## Stored dataset items
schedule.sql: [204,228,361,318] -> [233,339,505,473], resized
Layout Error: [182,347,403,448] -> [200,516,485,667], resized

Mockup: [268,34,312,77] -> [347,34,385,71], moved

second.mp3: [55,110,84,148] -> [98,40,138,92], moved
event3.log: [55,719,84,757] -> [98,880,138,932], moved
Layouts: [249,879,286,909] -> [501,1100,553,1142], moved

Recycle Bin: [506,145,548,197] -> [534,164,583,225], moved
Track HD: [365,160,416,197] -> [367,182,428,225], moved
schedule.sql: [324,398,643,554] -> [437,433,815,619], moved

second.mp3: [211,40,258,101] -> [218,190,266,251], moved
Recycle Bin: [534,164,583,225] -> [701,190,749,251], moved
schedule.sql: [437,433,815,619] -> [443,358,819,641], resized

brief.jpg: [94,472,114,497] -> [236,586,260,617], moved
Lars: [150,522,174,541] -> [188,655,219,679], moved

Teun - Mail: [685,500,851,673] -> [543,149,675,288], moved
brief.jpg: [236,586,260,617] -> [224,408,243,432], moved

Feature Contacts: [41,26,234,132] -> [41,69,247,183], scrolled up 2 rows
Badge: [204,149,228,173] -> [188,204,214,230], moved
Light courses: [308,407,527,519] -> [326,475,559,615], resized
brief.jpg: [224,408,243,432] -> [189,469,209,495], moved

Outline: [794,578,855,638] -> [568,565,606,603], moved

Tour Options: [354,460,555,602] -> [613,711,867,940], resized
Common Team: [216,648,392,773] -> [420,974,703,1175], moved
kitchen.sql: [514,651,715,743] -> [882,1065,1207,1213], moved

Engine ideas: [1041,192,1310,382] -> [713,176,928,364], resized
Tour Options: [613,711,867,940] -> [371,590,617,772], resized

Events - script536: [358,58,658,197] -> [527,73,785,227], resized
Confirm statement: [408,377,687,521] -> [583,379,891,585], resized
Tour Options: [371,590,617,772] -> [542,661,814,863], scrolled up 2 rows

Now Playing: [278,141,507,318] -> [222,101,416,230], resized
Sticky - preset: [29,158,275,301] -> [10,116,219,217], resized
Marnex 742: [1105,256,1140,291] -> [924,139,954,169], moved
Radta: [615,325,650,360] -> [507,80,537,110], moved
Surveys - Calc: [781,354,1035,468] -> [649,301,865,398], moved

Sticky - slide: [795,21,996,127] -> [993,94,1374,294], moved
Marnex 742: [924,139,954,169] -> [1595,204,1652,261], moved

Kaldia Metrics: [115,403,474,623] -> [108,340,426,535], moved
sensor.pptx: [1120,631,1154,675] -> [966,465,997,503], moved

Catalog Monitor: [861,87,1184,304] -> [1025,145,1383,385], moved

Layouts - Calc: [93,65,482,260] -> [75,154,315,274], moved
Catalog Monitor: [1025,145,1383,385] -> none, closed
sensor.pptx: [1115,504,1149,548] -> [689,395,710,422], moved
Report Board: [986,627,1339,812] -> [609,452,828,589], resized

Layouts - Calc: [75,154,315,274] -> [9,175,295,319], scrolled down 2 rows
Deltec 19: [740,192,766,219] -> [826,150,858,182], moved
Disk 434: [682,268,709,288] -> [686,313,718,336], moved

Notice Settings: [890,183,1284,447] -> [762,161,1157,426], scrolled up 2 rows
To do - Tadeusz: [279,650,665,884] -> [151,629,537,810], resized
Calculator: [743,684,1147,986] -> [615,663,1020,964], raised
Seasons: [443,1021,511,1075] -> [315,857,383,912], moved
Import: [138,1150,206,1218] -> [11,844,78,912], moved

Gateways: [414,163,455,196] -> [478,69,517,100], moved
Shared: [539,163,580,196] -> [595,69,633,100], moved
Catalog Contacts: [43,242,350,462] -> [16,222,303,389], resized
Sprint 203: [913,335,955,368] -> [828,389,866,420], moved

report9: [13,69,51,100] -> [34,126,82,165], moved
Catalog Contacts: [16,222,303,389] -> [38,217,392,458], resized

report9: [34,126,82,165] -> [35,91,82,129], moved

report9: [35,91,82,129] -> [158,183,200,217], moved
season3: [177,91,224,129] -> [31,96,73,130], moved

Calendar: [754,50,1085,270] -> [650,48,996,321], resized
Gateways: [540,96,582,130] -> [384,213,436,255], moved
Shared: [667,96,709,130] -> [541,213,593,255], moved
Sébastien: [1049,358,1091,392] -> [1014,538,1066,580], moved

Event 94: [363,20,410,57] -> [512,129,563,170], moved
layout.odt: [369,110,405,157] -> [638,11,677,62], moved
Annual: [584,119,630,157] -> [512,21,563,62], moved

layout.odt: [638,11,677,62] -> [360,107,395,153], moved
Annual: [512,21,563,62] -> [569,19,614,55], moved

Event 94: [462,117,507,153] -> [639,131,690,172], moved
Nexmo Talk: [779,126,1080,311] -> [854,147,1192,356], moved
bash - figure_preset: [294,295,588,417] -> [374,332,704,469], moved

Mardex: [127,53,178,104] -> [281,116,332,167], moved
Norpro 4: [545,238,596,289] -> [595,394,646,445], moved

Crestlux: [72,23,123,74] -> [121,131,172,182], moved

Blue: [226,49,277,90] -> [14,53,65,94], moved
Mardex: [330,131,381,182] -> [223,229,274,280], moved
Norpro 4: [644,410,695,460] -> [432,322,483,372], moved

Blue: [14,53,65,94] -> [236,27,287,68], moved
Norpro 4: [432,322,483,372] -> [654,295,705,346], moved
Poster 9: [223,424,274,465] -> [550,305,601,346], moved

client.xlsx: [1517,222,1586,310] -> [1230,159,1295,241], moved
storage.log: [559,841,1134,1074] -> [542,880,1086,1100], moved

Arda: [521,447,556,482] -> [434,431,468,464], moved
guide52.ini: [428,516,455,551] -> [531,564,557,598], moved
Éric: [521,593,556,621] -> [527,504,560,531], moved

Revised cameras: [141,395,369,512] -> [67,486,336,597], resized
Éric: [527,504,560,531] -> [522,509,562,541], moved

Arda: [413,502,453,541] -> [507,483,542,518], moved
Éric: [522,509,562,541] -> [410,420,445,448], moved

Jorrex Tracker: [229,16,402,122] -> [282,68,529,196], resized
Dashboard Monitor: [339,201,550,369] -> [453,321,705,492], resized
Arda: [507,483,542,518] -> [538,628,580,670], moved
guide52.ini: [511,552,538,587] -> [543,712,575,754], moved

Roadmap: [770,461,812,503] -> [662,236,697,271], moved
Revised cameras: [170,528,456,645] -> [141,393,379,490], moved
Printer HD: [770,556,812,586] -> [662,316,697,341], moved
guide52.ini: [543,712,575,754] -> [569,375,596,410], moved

## WHAT THE TASK ASKS
Search the entries for the word "Recycle", then list each line that holds it.

## ANSWER SECTION
Recycle Bin: [506,145,548,197] -> [534,164,583,225], moved
Recycle Bin: [534,164,583,225] -> [701,190,749,251], moved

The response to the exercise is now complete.